▸ **TASK**:
Every line in the records below with the string "slope" is to be copied out.

▸ **INPUT DATA**:
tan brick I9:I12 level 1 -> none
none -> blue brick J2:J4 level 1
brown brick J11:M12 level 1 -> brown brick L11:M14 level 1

...

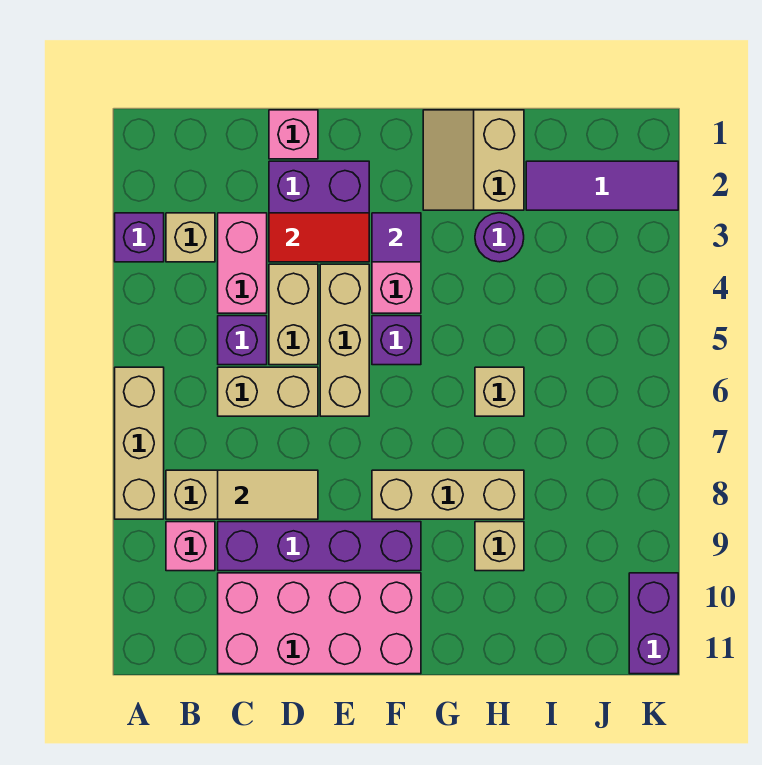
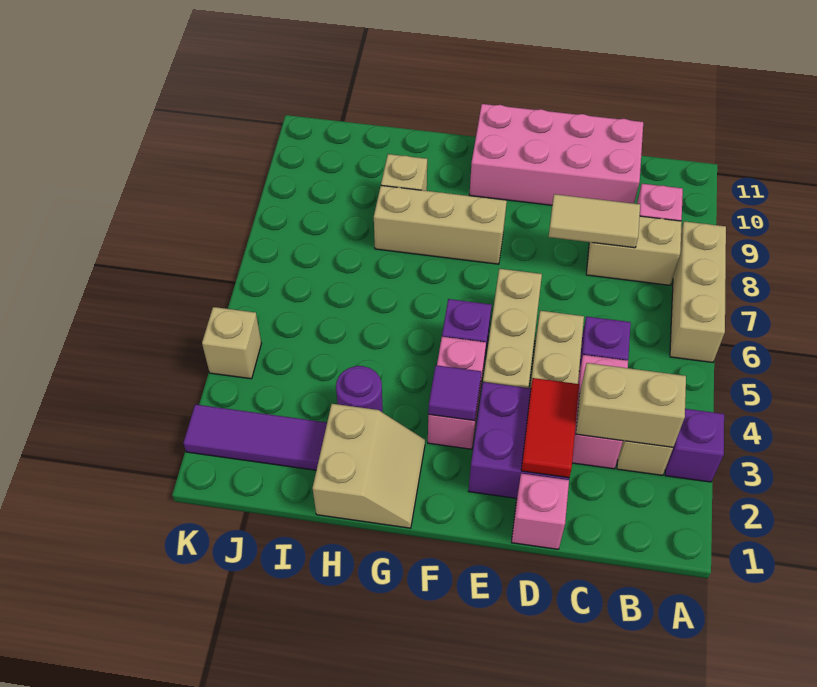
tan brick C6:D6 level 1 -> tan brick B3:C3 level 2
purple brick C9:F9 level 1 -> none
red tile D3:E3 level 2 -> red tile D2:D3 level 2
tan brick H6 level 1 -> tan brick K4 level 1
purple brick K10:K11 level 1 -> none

==

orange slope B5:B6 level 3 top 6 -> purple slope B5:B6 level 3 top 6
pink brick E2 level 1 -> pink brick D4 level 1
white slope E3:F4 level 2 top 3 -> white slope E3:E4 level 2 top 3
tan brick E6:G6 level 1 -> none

▸ **WRITTEN ANSWER**:
orange slope B5:B6 level 3 top 6 -> purple slope B5:B6 level 3 top 6
white slope E3:F4 level 2 top 3 -> white slope E3:E4 level 2 top 3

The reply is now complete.